— START Records provided —

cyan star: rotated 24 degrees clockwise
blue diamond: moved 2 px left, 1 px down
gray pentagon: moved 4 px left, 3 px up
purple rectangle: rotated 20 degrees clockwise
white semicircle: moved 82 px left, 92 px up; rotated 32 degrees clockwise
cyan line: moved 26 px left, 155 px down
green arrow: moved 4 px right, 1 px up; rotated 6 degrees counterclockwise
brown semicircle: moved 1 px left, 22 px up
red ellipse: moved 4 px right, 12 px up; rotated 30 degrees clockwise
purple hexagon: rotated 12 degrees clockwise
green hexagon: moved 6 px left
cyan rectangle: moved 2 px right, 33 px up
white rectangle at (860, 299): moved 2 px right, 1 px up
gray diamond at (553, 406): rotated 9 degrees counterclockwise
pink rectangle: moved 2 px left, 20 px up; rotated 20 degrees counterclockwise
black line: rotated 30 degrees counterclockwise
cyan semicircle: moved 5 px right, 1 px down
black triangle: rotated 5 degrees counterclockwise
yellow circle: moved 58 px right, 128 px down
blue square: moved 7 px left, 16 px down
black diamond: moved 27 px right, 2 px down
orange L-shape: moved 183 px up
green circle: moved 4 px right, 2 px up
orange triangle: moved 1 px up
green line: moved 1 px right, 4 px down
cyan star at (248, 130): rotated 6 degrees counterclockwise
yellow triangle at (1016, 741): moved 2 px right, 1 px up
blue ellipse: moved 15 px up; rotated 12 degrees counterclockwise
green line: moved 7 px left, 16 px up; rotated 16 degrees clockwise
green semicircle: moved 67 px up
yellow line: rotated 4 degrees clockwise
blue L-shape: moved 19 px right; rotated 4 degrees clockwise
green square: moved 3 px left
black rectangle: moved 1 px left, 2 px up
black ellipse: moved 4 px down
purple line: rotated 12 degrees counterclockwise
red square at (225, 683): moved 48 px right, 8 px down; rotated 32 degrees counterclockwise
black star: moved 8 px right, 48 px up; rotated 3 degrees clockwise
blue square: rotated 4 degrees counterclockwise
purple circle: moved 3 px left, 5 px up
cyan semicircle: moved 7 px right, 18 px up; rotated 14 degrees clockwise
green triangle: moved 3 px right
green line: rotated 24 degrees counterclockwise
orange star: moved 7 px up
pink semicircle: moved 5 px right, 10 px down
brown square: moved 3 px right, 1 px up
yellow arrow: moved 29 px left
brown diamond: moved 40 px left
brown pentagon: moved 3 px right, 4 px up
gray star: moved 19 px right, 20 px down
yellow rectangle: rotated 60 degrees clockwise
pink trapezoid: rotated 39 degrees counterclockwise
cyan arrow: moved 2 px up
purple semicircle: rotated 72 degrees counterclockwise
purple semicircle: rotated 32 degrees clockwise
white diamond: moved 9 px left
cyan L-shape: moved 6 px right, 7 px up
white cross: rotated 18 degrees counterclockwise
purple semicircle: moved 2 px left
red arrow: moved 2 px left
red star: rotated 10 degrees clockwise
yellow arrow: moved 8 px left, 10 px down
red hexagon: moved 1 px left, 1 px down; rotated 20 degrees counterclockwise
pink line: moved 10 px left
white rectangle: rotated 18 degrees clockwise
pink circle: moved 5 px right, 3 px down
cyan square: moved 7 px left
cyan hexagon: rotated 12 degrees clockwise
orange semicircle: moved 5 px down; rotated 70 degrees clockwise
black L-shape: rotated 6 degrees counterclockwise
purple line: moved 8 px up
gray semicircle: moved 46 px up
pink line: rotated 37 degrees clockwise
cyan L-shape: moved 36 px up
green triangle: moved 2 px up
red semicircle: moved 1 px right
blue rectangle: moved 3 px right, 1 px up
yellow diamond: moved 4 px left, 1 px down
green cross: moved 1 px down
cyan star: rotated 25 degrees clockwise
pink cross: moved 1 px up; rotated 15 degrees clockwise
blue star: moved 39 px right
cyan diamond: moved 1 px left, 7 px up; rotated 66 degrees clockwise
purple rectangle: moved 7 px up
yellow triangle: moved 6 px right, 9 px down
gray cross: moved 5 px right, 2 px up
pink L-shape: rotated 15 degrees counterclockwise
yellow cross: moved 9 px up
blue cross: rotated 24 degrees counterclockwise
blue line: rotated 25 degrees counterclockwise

— END Records provided —

Work to complete: Rewrite all of the records above as a numbered list, omitting any blank lines.

Answer to the exercise:
1. cyan star: rotated 24 degrees clockwise
2. blue diamond: moved 2 px left, 1 px down
3. gray pentagon: moved 4 px left, 3 px up
4. purple rectangle: rotated 20 degrees clockwise
5. white semicircle: moved 82 px left, 92 px up; rotated 32 degrees clockwise
6. cyan line: moved 26 px left, 155 px down
7. green arrow: moved 4 px right, 1 px up; rotated 6 degrees counterclockwise
8. brown semicircle: moved 1 px left, 22 px up
9. red ellipse: moved 4 px right, 12 px up; rotated 30 degrees clockwise
10. purple hexagon: rotated 12 degrees clockwise
11. green hexagon: moved 6 px left
12. cyan rectangle: moved 2 px right, 33 px up
13. white rectangle at (860, 299): moved 2 px right, 1 px up
14. gray diamond at (553, 406): rotated 9 degrees counterclockwise
15. pink rectangle: moved 2 px left, 20 px up; rotated 20 degrees counterclockwise
16. black line: rotated 30 degrees counterclockwise
17. cyan semicircle: moved 5 px right, 1 px down
18. black triangle: rotated 5 degrees counterclockwise
19. yellow circle: moved 58 px right, 128 px down
20. blue square: moved 7 px left, 16 px down
21. black diamond: moved 27 px right, 2 px down
22. orange L-shape: moved 183 px up
23. green circle: moved 4 px right, 2 px up
24. orange triangle: moved 1 px up
25. green line: moved 1 px right, 4 px down
26. cyan star at (248, 130): rotated 6 degrees counterclockwise
27. yellow triangle at (1016, 741): moved 2 px right, 1 px up
28. blue ellipse: moved 15 px up; rotated 12 degrees counterclockwise
29. green line: moved 7 px left, 16 px up; rotated 16 degrees clockwise
30. green semicircle: moved 67 px up
31. yellow line: rotated 4 degrees clockwise
32. blue L-shape: moved 19 px right; rotated 4 degrees clockwise
33. green square: moved 3 px left
34. black rectangle: moved 1 px left, 2 px up
35. black ellipse: moved 4 px down
36. purple line: rotated 12 degrees counterclockwise
37. red square at (225, 683): moved 48 px right, 8 px down; rotated 32 degrees counterclockwise
38. black star: moved 8 px right, 48 px up; rotated 3 degrees clockwise
39. blue square: rotated 4 degrees counterclockwise
40. purple circle: moved 3 px left, 5 px up
41. cyan semicircle: moved 7 px right, 18 px up; rotated 14 degrees clockwise
42. green triangle: moved 3 px right
43. green line: rotated 24 degrees counterclockwise
44. orange star: moved 7 px up
45. pink semicircle: moved 5 px right, 10 px down
46. brown square: moved 3 px right, 1 px up
47. yellow arrow: moved 29 px left
48. brown diamond: moved 40 px left
49. brown pentagon: moved 3 px right, 4 px up
50. gray star: moved 19 px right, 20 px down
51. yellow rectangle: rotated 60 degrees clockwise
52. pink trapezoid: rotated 39 degrees counterclockwise
53. cyan arrow: moved 2 px up
54. purple semicircle: rotated 72 degrees counterclockwise
55. purple semicircle: rotated 32 degrees clockwise
56. white diamond: moved 9 px left
57. cyan L-shape: moved 6 px right, 7 px up
58. white cross: rotated 18 degrees counterclockwise
59. purple semicircle: moved 2 px left
60. red arrow: moved 2 px left
61. red star: rotated 10 degrees clockwise
62. yellow arrow: moved 8 px left, 10 px down
63. red hexagon: moved 1 px left, 1 px down; rotated 20 degrees counterclockwise
64. pink line: moved 10 px left
65. white rectangle: rotated 18 degrees clockwise
66. pink circle: moved 5 px right, 3 px down
67. cyan square: moved 7 px left
68. cyan hexagon: rotated 12 degrees clockwise
69. orange semicircle: moved 5 px down; rotated 70 degrees clockwise
70. black L-shape: rotated 6 degrees counterclockwise
71. purple line: moved 8 px up
72. gray semicircle: moved 46 px up
73. pink line: rotated 37 degrees clockwise
74. cyan L-shape: moved 36 px up
75. green triangle: moved 2 px up
76. red semicircle: moved 1 px right
77. blue rectangle: moved 3 px right, 1 px up
78. yellow diamond: moved 4 px left, 1 px down
79. green cross: moved 1 px down
80. cyan star: rotated 25 degrees clockwise
81. pink cross: moved 1 px up; rotated 15 degrees clockwise
82. blue star: moved 39 px right
83. cyan diamond: moved 1 px left, 7 px up; rotated 66 degrees clockwise
84. purple rectangle: moved 7 px up
85. yellow triangle: moved 6 px right, 9 px down
86. gray cross: moved 5 px right, 2 px up
87. pink L-shape: rotated 15 degrees counterclockwise
88. yellow cross: moved 9 px up
89. blue cross: rotated 24 degrees counterclockwise
90. blue line: rotated 25 degrees counterclockwise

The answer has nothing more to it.